**Stored data:**
################

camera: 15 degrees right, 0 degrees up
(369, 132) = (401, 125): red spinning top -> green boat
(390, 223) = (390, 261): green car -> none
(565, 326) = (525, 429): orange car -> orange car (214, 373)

################

**Action item:** Retype the whole listing above exactly as it appears.

**Response for this exercise:**
camera: 15 degrees right, 0 degrees up
(369, 132) = (401, 125): red spinning top -> green boat
(390, 223) = (390, 261): green car -> none
(565, 326) = (525, 429): orange car -> orange car (214, 373)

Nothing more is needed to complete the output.